List each line of the items below that contains the string "override", matching case exactly.
* start Data section *
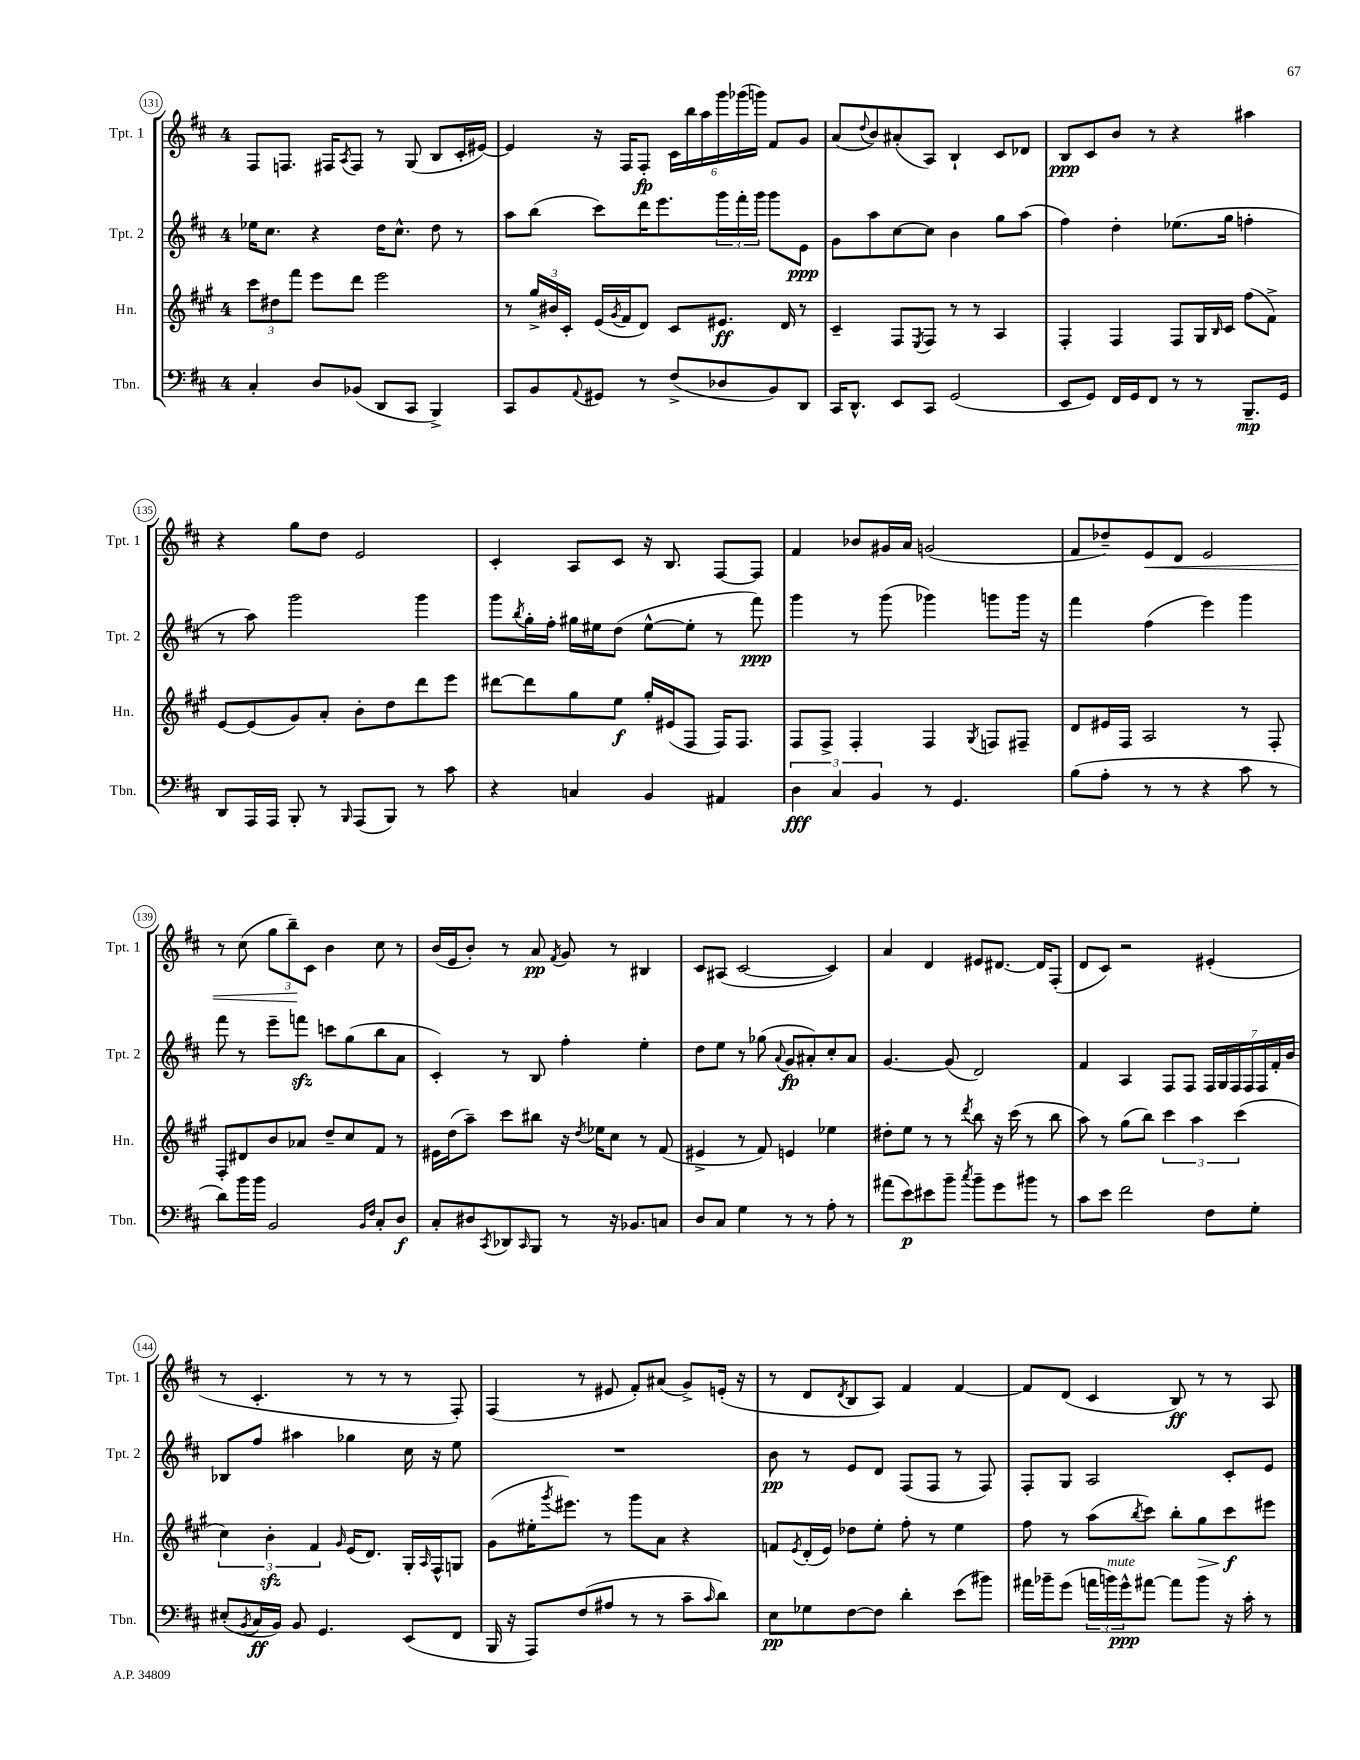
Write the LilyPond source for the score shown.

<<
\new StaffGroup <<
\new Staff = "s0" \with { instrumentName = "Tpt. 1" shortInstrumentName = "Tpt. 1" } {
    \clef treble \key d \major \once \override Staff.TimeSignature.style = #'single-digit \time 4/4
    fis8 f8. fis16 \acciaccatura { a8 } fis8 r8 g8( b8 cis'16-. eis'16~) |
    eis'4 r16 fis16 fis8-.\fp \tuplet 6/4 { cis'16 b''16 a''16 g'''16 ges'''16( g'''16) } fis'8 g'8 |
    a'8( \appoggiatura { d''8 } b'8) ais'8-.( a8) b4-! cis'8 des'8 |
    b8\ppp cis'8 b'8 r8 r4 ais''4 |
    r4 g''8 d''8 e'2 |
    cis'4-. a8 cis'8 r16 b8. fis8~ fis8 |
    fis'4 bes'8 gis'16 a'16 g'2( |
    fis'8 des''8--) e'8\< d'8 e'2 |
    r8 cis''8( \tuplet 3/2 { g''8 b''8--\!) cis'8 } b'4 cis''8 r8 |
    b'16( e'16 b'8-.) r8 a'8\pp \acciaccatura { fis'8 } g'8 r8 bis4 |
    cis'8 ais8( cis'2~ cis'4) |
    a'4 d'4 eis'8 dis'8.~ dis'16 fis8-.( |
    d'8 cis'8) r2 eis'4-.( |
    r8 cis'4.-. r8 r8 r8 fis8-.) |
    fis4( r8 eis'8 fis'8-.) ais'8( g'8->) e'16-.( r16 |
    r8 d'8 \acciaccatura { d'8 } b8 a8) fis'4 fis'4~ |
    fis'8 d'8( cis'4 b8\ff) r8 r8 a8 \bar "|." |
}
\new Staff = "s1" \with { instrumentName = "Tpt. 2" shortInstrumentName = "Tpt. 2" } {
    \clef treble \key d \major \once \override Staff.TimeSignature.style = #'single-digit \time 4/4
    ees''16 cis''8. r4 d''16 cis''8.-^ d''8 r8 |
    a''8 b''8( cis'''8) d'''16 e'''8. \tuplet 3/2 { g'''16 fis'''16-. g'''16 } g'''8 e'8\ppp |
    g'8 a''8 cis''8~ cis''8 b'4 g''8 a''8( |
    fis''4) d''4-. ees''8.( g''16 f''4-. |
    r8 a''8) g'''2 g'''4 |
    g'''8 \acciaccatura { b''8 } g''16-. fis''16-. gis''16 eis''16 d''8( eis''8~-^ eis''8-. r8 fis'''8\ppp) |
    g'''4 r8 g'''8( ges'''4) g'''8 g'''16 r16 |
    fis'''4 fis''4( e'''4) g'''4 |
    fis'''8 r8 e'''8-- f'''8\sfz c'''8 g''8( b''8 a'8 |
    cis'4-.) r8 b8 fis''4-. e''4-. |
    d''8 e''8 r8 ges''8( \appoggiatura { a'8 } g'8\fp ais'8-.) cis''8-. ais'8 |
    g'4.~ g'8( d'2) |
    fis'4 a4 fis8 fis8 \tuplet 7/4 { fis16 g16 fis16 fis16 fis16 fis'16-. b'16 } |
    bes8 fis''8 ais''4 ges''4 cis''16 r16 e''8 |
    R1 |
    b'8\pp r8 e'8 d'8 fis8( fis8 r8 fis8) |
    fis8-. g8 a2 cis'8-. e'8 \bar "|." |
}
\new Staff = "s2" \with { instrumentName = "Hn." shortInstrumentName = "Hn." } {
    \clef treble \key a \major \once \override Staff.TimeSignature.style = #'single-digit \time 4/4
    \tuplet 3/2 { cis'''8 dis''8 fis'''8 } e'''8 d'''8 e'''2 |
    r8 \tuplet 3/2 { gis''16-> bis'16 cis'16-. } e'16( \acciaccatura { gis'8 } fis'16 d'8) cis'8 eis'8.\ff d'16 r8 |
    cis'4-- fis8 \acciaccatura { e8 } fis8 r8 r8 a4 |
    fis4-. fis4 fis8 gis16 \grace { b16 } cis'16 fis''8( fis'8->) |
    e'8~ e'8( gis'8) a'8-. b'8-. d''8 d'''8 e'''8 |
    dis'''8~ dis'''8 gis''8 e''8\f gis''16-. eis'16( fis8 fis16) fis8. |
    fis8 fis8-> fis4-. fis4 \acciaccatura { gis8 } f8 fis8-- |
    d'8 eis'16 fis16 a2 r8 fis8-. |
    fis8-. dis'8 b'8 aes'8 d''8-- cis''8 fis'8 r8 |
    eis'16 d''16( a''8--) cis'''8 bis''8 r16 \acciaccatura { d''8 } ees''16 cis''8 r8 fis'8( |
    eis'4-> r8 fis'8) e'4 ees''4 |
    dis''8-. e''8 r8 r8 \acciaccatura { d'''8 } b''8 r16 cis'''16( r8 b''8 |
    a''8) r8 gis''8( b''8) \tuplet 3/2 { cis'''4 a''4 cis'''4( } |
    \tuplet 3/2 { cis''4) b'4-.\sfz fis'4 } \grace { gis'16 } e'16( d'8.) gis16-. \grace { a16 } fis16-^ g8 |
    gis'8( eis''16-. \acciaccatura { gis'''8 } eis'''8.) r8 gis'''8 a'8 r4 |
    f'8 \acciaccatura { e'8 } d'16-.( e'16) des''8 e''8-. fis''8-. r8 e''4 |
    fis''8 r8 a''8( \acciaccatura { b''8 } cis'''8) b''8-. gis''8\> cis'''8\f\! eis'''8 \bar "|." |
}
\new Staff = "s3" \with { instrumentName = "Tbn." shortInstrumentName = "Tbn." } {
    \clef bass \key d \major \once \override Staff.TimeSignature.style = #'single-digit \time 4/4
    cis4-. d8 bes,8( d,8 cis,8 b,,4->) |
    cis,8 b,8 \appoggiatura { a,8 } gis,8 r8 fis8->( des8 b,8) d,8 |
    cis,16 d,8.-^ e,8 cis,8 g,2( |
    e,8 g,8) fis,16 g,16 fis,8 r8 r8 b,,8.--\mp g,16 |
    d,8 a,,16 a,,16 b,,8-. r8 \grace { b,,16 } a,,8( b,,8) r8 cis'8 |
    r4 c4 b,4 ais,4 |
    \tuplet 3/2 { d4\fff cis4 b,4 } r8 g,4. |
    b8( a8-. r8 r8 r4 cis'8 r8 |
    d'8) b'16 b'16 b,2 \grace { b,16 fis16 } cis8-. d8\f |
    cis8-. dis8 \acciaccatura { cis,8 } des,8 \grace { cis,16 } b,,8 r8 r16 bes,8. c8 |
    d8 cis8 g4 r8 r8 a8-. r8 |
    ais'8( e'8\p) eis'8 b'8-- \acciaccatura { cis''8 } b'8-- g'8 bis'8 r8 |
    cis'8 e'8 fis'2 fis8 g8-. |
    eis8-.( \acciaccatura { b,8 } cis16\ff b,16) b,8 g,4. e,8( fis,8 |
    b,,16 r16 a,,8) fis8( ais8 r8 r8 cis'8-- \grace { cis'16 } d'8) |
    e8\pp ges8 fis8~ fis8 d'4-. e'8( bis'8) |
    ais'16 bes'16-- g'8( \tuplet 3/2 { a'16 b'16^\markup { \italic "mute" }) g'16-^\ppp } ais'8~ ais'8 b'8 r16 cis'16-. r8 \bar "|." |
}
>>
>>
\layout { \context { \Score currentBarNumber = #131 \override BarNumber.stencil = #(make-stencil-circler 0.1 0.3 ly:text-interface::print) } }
* end Data section *
* start Data section *
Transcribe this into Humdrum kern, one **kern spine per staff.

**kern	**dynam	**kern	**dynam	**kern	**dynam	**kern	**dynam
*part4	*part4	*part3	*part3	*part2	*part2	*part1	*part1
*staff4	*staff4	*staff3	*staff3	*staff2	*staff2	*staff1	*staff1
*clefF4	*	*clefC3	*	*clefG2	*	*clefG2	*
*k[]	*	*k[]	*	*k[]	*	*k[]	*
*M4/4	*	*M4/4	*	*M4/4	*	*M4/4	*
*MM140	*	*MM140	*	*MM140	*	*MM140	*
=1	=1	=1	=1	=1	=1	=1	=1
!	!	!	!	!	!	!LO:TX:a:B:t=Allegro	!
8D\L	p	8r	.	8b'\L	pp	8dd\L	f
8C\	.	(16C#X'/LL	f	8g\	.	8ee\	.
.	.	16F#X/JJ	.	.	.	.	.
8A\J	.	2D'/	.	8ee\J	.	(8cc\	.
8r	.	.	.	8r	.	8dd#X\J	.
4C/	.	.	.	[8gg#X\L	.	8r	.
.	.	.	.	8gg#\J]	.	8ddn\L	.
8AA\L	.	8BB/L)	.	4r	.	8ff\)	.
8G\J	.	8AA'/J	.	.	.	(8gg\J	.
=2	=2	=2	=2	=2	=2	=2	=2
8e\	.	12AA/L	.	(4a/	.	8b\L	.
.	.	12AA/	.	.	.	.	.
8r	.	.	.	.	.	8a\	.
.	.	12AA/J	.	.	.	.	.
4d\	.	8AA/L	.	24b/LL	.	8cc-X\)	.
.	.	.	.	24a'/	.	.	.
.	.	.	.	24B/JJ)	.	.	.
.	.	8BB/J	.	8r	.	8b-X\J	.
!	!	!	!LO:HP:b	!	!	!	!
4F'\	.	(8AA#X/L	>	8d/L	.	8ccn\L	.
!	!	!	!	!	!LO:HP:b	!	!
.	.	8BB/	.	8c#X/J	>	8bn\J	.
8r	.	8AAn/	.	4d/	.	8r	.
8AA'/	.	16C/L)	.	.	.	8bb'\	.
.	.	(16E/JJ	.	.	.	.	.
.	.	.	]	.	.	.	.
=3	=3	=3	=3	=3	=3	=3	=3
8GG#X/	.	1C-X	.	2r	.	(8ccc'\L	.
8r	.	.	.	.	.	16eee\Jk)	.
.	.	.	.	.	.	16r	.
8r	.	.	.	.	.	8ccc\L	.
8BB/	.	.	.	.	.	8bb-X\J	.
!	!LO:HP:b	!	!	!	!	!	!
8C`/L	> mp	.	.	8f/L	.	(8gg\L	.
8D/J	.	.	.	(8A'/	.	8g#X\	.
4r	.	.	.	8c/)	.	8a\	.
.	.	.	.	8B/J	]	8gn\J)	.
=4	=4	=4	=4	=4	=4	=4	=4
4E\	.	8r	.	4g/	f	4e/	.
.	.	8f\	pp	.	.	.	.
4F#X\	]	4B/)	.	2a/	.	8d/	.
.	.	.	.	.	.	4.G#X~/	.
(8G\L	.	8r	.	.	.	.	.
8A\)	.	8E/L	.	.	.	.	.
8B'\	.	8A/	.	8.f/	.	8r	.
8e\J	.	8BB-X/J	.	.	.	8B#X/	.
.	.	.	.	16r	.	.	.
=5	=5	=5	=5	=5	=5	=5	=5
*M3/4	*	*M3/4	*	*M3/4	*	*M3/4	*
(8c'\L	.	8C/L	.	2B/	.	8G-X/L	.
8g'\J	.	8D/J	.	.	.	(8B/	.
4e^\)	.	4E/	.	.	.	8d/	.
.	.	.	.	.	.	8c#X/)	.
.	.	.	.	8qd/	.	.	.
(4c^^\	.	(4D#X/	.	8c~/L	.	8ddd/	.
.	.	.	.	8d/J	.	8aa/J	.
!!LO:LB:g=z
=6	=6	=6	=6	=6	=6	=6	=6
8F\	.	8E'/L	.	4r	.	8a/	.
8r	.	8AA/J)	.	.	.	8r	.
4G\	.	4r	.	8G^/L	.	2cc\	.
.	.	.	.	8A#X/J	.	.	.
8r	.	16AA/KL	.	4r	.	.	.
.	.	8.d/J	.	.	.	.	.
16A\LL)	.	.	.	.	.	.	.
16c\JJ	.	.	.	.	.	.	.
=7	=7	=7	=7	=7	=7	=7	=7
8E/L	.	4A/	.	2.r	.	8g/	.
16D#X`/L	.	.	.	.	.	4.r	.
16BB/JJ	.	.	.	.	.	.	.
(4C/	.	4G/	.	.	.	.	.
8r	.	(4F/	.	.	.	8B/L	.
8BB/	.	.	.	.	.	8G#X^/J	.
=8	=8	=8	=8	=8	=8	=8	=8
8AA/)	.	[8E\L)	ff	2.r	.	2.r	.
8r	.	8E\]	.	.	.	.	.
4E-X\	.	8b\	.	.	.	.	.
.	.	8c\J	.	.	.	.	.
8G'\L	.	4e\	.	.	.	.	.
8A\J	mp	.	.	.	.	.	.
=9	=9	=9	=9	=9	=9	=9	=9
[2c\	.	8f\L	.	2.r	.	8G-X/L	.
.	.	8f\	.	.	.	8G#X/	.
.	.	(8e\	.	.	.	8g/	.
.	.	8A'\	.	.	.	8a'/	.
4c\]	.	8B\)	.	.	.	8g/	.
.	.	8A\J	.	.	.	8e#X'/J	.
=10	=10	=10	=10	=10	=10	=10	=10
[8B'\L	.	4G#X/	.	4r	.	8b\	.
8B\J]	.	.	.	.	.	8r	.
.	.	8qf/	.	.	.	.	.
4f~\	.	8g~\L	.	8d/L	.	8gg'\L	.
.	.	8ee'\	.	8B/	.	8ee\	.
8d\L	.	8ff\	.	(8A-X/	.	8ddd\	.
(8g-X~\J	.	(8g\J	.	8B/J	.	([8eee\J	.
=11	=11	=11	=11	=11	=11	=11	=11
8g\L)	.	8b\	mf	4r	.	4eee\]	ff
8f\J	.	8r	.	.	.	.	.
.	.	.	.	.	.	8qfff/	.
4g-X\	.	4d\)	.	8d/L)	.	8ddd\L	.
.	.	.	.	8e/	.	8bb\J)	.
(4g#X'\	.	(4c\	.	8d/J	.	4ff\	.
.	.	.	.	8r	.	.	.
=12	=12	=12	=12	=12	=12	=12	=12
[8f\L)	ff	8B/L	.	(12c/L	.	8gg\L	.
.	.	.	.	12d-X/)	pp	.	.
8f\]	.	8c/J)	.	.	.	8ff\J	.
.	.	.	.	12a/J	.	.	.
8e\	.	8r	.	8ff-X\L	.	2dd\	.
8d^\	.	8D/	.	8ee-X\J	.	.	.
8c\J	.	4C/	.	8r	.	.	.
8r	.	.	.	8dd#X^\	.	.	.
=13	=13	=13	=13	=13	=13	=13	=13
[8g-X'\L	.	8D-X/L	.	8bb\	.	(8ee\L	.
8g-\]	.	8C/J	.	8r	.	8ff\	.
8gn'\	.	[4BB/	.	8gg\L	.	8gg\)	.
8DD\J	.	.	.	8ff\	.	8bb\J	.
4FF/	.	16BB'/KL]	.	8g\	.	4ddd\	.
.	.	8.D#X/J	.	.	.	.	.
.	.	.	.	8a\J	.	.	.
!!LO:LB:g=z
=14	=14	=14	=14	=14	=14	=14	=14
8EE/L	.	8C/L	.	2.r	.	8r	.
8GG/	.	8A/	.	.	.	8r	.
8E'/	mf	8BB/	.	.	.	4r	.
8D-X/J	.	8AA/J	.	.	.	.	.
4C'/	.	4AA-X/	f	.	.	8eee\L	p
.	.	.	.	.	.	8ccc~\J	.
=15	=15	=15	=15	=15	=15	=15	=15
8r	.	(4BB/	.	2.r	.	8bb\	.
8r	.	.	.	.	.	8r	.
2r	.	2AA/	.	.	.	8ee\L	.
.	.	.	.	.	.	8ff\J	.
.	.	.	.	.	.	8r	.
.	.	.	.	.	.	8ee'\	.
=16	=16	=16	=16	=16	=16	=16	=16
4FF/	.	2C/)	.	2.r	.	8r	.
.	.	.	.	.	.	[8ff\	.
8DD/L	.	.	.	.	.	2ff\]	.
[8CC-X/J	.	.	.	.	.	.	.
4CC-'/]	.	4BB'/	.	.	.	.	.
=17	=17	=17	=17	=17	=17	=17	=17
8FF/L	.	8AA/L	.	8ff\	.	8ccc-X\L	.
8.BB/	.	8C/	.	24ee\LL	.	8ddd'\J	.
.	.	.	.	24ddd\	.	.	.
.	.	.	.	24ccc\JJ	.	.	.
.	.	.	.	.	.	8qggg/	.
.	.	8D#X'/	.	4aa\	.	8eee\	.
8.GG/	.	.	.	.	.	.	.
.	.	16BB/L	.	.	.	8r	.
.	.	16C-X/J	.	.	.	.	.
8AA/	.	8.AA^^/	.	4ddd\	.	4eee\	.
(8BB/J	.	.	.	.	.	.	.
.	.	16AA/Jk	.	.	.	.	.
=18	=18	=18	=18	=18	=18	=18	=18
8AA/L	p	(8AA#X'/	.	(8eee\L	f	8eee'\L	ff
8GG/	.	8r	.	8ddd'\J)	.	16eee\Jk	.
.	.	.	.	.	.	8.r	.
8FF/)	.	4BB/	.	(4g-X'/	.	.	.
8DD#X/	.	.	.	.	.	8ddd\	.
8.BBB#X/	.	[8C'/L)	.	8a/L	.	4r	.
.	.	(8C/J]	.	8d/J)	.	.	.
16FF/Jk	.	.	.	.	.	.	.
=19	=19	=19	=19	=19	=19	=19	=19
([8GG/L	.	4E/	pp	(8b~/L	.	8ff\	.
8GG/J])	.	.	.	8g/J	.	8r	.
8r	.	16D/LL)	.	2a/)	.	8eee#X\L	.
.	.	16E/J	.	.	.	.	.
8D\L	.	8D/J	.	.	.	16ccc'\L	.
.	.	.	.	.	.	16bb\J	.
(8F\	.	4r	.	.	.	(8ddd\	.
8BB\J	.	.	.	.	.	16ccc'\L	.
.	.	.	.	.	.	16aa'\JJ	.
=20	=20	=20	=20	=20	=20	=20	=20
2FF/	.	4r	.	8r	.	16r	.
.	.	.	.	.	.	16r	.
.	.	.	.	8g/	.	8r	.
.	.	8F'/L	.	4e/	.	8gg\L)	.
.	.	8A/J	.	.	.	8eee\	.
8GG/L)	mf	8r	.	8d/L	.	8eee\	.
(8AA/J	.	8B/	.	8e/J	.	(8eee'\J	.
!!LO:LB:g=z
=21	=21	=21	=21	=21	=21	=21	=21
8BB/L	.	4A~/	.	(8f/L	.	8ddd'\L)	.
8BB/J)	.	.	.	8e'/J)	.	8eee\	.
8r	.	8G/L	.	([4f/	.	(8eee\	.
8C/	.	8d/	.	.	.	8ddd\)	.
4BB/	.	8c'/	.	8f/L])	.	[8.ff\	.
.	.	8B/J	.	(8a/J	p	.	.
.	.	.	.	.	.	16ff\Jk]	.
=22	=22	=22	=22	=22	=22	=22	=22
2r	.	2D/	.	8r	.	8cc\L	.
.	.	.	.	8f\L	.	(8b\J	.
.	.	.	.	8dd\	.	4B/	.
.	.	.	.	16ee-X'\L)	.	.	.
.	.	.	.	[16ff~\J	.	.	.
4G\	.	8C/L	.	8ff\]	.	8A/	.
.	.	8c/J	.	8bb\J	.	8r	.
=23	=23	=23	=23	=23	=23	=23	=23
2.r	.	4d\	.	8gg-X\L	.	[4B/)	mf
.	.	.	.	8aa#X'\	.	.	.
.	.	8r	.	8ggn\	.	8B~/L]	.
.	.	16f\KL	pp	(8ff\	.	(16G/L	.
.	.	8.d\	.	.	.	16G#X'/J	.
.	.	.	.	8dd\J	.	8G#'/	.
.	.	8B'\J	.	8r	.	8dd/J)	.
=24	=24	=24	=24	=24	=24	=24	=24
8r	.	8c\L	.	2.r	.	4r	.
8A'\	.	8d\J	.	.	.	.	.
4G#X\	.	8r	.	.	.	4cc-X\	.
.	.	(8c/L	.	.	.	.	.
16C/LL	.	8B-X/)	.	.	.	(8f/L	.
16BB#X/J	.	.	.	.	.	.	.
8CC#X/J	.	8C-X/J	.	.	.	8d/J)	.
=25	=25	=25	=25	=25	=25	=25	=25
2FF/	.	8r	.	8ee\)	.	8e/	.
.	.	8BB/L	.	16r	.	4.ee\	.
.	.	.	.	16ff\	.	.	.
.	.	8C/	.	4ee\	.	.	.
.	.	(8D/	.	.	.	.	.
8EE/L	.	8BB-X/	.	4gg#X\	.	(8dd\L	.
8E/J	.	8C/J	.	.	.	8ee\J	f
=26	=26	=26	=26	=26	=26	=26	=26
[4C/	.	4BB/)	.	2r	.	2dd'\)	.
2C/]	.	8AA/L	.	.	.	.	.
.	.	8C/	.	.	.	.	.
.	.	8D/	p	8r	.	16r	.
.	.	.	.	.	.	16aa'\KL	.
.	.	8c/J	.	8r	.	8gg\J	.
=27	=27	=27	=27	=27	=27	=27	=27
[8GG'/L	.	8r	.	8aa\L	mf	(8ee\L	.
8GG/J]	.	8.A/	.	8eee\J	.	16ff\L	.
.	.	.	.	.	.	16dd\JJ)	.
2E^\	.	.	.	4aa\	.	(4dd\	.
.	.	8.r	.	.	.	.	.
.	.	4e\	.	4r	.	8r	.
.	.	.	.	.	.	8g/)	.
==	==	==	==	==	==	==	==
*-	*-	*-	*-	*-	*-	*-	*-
* end Data section *
● **Written response**:
    \clef treble \key d \major \once \override Staff.TimeSignature.style = #'single-digit \time 4/4
    \clef treble \key d \major \once \override Staff.TimeSignature.style = #'single-digit \time 4/4
    \clef treble \key a \major \once \override Staff.TimeSignature.style = #'single-digit \time 4/4
    \clef bass \key d \major \once \override Staff.TimeSignature.style = #'single-digit \time 4/4
\layout { \context { \Score currentBarNumber = #131 \override BarNumber.stencil = #(make-stencil-circler 0.1 0.3 ly:text-interface::print) } }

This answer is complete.